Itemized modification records

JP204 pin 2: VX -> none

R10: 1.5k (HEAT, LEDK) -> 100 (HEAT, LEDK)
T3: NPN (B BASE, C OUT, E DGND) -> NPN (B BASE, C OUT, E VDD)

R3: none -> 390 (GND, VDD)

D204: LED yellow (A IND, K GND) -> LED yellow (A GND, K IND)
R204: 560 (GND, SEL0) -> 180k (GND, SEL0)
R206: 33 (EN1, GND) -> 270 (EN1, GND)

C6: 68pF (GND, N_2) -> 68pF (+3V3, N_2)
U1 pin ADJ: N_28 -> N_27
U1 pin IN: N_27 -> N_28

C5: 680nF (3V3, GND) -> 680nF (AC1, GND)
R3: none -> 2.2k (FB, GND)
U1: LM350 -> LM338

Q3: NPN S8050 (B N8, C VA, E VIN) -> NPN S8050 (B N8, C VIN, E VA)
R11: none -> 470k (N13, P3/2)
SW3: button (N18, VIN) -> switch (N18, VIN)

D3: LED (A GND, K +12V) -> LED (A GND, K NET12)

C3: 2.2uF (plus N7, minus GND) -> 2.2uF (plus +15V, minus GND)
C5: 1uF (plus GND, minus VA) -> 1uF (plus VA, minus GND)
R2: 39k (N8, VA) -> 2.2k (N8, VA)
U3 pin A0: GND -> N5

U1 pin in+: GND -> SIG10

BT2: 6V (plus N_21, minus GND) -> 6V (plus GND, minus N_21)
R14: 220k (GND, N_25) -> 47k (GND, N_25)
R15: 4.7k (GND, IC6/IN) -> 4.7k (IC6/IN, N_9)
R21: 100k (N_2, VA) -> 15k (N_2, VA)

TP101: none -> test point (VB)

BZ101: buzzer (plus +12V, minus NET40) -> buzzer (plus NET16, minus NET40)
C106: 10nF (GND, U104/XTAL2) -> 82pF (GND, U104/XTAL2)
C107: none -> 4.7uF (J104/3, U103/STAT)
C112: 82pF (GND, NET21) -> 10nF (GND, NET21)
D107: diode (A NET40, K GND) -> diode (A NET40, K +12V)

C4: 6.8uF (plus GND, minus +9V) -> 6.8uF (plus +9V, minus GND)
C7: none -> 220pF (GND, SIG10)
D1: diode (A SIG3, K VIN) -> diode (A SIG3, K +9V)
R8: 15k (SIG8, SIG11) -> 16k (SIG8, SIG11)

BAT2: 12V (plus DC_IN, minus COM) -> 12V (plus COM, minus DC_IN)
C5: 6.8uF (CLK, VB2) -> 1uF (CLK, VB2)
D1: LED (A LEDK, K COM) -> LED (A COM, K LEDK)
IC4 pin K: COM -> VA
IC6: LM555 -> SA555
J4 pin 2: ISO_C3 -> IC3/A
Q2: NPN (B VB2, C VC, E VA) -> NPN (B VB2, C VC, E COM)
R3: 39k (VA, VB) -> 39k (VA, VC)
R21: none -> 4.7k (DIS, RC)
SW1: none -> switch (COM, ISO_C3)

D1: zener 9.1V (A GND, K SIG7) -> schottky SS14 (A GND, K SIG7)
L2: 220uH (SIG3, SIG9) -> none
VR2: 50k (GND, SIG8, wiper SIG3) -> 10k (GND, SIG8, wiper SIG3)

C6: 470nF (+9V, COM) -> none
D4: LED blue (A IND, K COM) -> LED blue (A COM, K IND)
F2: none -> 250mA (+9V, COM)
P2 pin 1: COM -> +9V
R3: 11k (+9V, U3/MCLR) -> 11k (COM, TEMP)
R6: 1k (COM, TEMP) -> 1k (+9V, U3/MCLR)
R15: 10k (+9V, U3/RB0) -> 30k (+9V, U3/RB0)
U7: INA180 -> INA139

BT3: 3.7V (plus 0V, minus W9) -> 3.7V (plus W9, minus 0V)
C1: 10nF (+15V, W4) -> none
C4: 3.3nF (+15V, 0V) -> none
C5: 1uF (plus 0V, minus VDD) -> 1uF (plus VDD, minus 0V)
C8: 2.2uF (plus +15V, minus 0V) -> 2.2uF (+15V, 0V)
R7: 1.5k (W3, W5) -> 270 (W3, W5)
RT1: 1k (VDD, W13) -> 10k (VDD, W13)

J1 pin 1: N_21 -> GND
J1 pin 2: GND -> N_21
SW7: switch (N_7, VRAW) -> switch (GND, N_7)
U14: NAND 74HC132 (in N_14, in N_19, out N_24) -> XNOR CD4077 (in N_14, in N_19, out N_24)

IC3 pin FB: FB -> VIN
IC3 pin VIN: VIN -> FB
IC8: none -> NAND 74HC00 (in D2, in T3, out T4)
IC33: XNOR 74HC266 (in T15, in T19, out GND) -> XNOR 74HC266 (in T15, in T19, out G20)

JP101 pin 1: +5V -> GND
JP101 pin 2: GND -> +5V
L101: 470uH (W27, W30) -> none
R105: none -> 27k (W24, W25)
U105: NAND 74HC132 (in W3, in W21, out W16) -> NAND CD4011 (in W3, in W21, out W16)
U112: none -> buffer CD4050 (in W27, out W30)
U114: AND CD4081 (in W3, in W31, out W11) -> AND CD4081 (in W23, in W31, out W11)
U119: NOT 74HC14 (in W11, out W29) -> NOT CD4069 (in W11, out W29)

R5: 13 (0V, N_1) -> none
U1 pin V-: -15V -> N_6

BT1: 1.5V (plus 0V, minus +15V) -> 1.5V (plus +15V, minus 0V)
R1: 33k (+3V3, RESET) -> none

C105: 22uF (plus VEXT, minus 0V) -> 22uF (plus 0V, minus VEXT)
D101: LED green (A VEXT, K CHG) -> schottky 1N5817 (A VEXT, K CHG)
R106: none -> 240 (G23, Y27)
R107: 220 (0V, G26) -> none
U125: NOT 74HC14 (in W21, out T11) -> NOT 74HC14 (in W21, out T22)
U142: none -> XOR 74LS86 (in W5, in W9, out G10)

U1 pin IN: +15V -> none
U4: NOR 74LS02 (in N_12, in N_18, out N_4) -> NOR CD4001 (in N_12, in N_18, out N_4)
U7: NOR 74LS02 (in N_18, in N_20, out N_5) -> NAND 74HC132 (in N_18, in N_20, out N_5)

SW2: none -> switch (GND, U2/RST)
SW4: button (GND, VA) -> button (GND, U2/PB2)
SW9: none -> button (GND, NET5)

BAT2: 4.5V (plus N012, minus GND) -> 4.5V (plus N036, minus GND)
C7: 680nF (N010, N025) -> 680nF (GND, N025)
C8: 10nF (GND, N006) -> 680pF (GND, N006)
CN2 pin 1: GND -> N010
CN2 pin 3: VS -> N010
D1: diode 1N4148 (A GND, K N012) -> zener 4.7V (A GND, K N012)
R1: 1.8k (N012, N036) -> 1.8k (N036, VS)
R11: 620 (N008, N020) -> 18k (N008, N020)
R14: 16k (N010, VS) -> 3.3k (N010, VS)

> [TASK GOAL]: Retype each entry exactly.

> [ANSWER TO THIS TASK]:
JP204 pin 2: VX -> none

R10: 1.5k (HEAT, LEDK) -> 100 (HEAT, LEDK)
T3: NPN (B BASE, C OUT, E DGND) -> NPN (B BASE, C OUT, E VDD)

R3: none -> 390 (GND, VDD)

D204: LED yellow (A IND, K GND) -> LED yellow (A GND, K IND)
R204: 560 (GND, SEL0) -> 180k (GND, SEL0)
R206: 33 (EN1, GND) -> 270 (EN1, GND)

C6: 68pF (GND, N_2) -> 68pF (+3V3, N_2)
U1 pin ADJ: N_28 -> N_27
U1 pin IN: N_27 -> N_28

C5: 680nF (3V3, GND) -> 680nF (AC1, GND)
R3: none -> 2.2k (FB, GND)
U1: LM350 -> LM338

Q3: NPN S8050 (B N8, C VA, E VIN) -> NPN S8050 (B N8, C VIN, E VA)
R11: none -> 470k (N13, P3/2)
SW3: button (N18, VIN) -> switch (N18, VIN)

D3: LED (A GND, K +12V) -> LED (A GND, K NET12)

C3: 2.2uF (plus N7, minus GND) -> 2.2uF (plus +15V, minus GND)
C5: 1uF (plus GND, minus VA) -> 1uF (plus VA, minus GND)
R2: 39k (N8, VA) -> 2.2k (N8, VA)
U3 pin A0: GND -> N5

U1 pin in+: GND -> SIG10

BT2: 6V (plus N_21, minus GND) -> 6V (plus GND, minus N_21)
R14: 220k (GND, N_25) -> 47k (GND, N_25)
R15: 4.7k (GND, IC6/IN) -> 4.7k (IC6/IN, N_9)
R21: 100k (N_2, VA) -> 15k (N_2, VA)

TP101: none -> test point (VB)

BZ101: buzzer (plus +12V, minus NET40) -> buzzer (plus NET16, minus NET40)
C106: 10nF (GND, U104/XTAL2) -> 82pF (GND, U104/XTAL2)
C107: none -> 4.7uF (J104/3, U103/STAT)
C112: 82pF (GND, NET21) -> 10nF (GND, NET21)
D107: diode (A NET40, K GND) -> diode (A NET40, K +12V)

C4: 6.8uF (plus GND, minus +9V) -> 6.8uF (plus +9V, minus GND)
C7: none -> 220pF (GND, SIG10)
D1: diode (A SIG3, K VIN) -> diode (A SIG3, K +9V)
R8: 15k (SIG8, SIG11) -> 16k (SIG8, SIG11)

BAT2: 12V (plus DC_IN, minus COM) -> 12V (plus COM, minus DC_IN)
C5: 6.8uF (CLK, VB2) -> 1uF (CLK, VB2)
D1: LED (A LEDK, K COM) -> LED (A COM, K LEDK)
IC4 pin K: COM -> VA
IC6: LM555 -> SA555
J4 pin 2: ISO_C3 -> IC3/A
Q2: NPN (B VB2, C VC, E VA) -> NPN (B VB2, C VC, E COM)
R3: 39k (VA, VB) -> 39k (VA, VC)
R21: none -> 4.7k (DIS, RC)
SW1: none -> switch (COM, ISO_C3)

D1: zener 9.1V (A GND, K SIG7) -> schottky SS14 (A GND, K SIG7)
L2: 220uH (SIG3, SIG9) -> none
VR2: 50k (GND, SIG8, wiper SIG3) -> 10k (GND, SIG8, wiper SIG3)

C6: 470nF (+9V, COM) -> none
D4: LED blue (A IND, K COM) -> LED blue (A COM, K IND)
F2: none -> 250mA (+9V, COM)
P2 pin 1: COM -> +9V
R3: 11k (+9V, U3/MCLR) -> 11k (COM, TEMP)
R6: 1k (COM, TEMP) -> 1k (+9V, U3/MCLR)
R15: 10k (+9V, U3/RB0) -> 30k (+9V, U3/RB0)
U7: INA180 -> INA139

BT3: 3.7V (plus 0V, minus W9) -> 3.7V (plus W9, minus 0V)
C1: 10nF (+15V, W4) -> none
C4: 3.3nF (+15V, 0V) -> none
C5: 1uF (plus 0V, minus VDD) -> 1uF (plus VDD, minus 0V)
C8: 2.2uF (plus +15V, minus 0V) -> 2.2uF (+15V, 0V)
R7: 1.5k (W3, W5) -> 270 (W3, W5)
RT1: 1k (VDD, W13) -> 10k (VDD, W13)

J1 pin 1: N_21 -> GND
J1 pin 2: GND -> N_21
SW7: switch (N_7, VRAW) -> switch (GND, N_7)
U14: NAND 74HC132 (in N_14, in N_19, out N_24) -> XNOR CD4077 (in N_14, in N_19, out N_24)

IC3 pin FB: FB -> VIN
IC3 pin VIN: VIN -> FB
IC8: none -> NAND 74HC00 (in D2, in T3, out T4)
IC33: XNOR 74HC266 (in T15, in T19, out GND) -> XNOR 74HC266 (in T15, in T19, out G20)

JP101 pin 1: +5V -> GND
JP101 pin 2: GND -> +5V
L101: 470uH (W27, W30) -> none
R105: none -> 27k (W24, W25)
U105: NAND 74HC132 (in W3, in W21, out W16) -> NAND CD4011 (in W3, in W21, out W16)
U112: none -> buffer CD4050 (in W27, out W30)
U114: AND CD4081 (in W3, in W31, out W11) -> AND CD4081 (in W23, in W31, out W11)
U119: NOT 74HC14 (in W11, out W29) -> NOT CD4069 (in W11, out W29)

R5: 13 (0V, N_1) -> none
U1 pin V-: -15V -> N_6

BT1: 1.5V (plus 0V, minus +15V) -> 1.5V (plus +15V, minus 0V)
R1: 33k (+3V3, RESET) -> none

C105: 22uF (plus VEXT, minus 0V) -> 22uF (plus 0V, minus VEXT)
D101: LED green (A VEXT, K CHG) -> schottky 1N5817 (A VEXT, K CHG)
R106: none -> 240 (G23, Y27)
R107: 220 (0V, G26) -> none
U125: NOT 74HC14 (in W21, out T11) -> NOT 74HC14 (in W21, out T22)
U142: none -> XOR 74LS86 (in W5, in W9, out G10)

U1 pin IN: +15V -> none
U4: NOR 74LS02 (in N_12, in N_18, out N_4) -> NOR CD4001 (in N_12, in N_18, out N_4)
U7: NOR 74LS02 (in N_18, in N_20, out N_5) -> NAND 74HC132 (in N_18, in N_20, out N_5)

SW2: none -> switch (GND, U2/RST)
SW4: button (GND, VA) -> button (GND, U2/PB2)
SW9: none -> button (GND, NET5)

BAT2: 4.5V (plus N012, minus GND) -> 4.5V (plus N036, minus GND)
C7: 680nF (N010, N025) -> 680nF (GND, N025)
C8: 10nF (GND, N006) -> 680pF (GND, N006)
CN2 pin 1: GND -> N010
CN2 pin 3: VS -> N010
D1: diode 1N4148 (A GND, K N012) -> zener 4.7V (A GND, K N012)
R1: 1.8k (N012, N036) -> 1.8k (N036, VS)
R11: 620 (N008, N020) -> 18k (N008, N020)
R14: 16k (N010, VS) -> 3.3k (N010, VS)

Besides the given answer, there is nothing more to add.